-- Opening Marker --
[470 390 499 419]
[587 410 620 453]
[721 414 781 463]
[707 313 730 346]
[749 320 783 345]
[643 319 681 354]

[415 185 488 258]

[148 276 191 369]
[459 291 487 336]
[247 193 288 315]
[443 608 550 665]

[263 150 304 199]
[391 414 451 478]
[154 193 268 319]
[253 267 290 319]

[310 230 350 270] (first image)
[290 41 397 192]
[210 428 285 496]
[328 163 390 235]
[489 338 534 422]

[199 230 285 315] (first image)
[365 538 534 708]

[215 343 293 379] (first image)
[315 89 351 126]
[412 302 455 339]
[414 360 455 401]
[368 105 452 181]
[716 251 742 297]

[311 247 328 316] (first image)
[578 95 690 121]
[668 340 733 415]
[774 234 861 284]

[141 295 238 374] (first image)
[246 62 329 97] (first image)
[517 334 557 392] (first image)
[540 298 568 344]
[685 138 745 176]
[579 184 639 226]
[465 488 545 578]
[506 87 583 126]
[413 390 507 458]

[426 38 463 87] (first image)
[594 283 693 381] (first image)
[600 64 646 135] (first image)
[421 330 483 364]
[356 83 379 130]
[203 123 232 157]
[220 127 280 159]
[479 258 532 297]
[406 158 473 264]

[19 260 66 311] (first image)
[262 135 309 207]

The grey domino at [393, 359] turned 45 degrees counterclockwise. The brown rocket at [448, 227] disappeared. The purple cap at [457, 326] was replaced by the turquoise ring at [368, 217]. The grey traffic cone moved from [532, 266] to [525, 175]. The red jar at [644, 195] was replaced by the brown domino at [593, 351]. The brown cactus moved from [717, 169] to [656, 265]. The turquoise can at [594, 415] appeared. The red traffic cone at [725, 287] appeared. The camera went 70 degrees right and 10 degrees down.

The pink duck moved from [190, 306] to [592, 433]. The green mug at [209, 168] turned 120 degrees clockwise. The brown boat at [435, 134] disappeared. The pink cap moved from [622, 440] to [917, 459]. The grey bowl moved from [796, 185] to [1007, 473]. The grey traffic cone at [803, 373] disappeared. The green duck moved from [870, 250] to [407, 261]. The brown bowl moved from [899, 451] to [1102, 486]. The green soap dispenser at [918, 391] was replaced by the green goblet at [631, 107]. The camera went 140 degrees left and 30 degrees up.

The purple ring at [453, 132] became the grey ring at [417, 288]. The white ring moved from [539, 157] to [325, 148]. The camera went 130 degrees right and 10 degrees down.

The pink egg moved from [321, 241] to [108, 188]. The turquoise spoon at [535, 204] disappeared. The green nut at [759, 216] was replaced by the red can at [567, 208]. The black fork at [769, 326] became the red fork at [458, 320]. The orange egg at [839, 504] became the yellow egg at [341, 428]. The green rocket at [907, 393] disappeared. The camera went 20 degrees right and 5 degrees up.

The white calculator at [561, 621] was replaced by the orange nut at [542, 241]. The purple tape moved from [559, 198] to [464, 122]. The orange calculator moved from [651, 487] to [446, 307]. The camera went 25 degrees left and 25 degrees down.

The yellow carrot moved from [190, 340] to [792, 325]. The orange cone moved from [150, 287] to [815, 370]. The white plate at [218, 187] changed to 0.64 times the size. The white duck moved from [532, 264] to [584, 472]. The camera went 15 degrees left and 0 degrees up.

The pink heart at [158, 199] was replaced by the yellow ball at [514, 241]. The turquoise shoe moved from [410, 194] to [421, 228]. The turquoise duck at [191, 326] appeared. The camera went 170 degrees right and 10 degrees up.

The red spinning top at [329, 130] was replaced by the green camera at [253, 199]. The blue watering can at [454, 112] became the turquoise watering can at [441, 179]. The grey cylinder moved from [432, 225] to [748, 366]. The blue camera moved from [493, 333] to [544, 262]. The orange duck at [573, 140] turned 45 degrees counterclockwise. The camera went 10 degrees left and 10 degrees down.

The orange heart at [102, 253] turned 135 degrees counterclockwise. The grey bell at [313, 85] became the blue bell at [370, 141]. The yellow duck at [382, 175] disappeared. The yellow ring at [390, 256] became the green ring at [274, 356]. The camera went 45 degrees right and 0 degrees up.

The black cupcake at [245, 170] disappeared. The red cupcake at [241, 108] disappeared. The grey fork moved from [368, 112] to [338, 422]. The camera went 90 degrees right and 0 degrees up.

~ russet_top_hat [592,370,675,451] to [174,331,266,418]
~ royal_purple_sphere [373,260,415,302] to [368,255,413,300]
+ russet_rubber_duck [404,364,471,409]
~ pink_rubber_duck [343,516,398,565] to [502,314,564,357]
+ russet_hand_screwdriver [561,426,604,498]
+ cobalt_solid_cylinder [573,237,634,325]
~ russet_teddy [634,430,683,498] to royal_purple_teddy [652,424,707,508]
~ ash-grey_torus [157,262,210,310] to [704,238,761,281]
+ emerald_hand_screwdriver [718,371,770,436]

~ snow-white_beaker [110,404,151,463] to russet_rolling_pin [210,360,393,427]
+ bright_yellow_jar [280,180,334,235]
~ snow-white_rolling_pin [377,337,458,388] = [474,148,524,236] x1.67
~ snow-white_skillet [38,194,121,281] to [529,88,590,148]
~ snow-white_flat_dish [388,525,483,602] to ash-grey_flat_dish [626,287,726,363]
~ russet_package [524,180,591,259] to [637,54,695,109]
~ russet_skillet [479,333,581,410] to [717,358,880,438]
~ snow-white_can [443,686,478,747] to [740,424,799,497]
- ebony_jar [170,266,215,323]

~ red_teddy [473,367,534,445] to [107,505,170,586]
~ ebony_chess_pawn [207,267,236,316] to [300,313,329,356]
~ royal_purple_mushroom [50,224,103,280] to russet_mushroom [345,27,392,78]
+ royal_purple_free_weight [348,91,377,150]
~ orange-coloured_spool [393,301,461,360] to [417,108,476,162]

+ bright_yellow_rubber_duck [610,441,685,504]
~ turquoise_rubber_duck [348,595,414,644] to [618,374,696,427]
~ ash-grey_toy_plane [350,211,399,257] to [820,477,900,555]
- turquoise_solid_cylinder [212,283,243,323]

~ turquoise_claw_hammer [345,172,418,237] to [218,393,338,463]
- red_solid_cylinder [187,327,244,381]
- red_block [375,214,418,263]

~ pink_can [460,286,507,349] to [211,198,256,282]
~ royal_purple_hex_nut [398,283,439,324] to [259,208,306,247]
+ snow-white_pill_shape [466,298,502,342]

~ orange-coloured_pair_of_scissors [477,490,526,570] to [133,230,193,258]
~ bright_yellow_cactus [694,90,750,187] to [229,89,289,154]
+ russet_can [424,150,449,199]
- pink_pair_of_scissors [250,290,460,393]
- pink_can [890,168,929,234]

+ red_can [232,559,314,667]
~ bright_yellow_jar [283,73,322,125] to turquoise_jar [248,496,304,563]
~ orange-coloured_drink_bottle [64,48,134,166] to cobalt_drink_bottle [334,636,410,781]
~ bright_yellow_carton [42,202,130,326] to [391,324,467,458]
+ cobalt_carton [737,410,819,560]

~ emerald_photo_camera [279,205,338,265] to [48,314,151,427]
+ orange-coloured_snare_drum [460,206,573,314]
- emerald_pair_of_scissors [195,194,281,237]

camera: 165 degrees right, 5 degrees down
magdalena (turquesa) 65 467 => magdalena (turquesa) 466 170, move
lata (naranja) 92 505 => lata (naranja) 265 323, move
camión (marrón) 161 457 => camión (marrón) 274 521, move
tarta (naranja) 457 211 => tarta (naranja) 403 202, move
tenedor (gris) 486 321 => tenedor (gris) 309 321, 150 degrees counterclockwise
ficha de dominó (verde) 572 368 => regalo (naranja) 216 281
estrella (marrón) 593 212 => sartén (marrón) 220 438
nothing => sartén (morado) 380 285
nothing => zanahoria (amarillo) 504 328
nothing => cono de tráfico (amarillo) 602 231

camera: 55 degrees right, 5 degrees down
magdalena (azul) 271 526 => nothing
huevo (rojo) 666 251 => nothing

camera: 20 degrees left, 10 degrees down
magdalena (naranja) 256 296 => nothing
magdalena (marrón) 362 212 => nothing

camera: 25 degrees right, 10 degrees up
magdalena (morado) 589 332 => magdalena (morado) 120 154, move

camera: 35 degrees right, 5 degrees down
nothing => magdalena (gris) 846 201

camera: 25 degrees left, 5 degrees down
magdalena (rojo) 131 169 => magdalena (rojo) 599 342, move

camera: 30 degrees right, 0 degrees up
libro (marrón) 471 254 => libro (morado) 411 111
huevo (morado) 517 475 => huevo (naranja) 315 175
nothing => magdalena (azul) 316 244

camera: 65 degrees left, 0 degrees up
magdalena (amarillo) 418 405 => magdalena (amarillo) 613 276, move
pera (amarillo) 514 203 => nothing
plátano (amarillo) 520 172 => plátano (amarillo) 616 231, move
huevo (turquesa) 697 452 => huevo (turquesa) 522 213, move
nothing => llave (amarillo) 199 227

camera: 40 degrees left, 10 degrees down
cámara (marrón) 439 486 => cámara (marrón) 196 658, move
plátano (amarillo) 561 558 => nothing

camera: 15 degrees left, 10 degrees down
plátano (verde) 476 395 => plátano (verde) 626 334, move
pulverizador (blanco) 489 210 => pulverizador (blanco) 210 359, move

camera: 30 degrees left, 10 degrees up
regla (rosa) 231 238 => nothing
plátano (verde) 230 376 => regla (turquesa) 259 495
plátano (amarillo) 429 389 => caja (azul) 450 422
-- Closing Marker --
• _Directions for this task_:
Scan the material for the word "sartén". Return every line where it is found.

• _Written solution_:
estrella (marrón) 593 212 => sartén (marrón) 220 438
nothing => sartén (morado) 380 285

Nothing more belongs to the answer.